_Available records:_

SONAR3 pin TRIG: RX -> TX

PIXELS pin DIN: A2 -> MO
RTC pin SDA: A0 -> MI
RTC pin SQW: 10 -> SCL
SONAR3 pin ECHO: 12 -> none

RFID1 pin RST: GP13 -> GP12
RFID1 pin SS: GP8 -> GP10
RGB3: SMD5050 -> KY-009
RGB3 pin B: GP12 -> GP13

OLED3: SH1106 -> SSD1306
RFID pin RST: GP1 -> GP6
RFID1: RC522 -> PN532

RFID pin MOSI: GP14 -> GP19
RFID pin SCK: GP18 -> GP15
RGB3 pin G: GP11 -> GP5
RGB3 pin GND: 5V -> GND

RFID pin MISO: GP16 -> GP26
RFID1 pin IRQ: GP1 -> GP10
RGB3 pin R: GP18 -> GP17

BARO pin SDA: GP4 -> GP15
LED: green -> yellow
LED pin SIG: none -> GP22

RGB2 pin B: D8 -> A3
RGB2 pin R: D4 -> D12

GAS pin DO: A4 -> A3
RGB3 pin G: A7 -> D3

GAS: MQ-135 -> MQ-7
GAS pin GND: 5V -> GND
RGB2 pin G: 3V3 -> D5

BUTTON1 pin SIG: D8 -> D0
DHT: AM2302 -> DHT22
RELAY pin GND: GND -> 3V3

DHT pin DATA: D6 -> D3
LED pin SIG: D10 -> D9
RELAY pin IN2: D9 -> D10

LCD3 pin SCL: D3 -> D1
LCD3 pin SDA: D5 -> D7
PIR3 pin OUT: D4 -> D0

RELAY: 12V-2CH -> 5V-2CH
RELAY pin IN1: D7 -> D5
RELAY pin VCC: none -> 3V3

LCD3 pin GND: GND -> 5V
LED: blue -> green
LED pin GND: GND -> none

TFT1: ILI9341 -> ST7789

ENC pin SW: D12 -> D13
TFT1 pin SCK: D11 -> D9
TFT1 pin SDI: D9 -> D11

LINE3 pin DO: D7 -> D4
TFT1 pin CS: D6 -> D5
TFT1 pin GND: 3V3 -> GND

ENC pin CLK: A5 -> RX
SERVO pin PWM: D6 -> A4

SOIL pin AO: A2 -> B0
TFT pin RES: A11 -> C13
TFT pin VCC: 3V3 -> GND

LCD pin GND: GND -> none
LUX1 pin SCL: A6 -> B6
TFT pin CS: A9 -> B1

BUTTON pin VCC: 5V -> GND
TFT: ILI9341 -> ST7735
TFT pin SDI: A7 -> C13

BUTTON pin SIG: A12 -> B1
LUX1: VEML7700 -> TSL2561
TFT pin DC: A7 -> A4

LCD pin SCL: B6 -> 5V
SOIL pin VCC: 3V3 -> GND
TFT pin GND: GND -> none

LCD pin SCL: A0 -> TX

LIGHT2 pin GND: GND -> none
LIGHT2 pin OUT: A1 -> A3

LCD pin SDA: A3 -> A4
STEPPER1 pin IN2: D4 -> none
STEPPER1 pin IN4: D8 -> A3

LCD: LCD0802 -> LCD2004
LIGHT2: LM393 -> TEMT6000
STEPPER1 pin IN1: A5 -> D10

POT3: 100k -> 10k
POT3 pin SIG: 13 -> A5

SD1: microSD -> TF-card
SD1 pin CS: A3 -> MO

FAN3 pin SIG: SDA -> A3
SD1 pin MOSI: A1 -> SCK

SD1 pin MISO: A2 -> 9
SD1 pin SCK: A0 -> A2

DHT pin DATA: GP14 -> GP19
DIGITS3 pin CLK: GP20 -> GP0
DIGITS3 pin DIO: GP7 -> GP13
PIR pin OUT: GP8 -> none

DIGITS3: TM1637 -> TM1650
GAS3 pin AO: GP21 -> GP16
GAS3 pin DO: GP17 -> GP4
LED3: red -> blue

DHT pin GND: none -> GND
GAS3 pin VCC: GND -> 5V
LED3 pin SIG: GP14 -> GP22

_To do:_ Repeat precisely, and with nothing added, every line from the one containing "SD1 pin SCK: A0 -> A2" to the last line of the listing above.

_Worked solution:_
SD1 pin SCK: A0 -> A2

DHT pin DATA: GP14 -> GP19
DIGITS3 pin CLK: GP20 -> GP0
DIGITS3 pin DIO: GP7 -> GP13
PIR pin OUT: GP8 -> none

DIGITS3: TM1637 -> TM1650
GAS3 pin AO: GP21 -> GP16
GAS3 pin DO: GP17 -> GP4
LED3: red -> blue

DHT pin GND: none -> GND
GAS3 pin VCC: GND -> 5V
LED3 pin SIG: GP14 -> GP22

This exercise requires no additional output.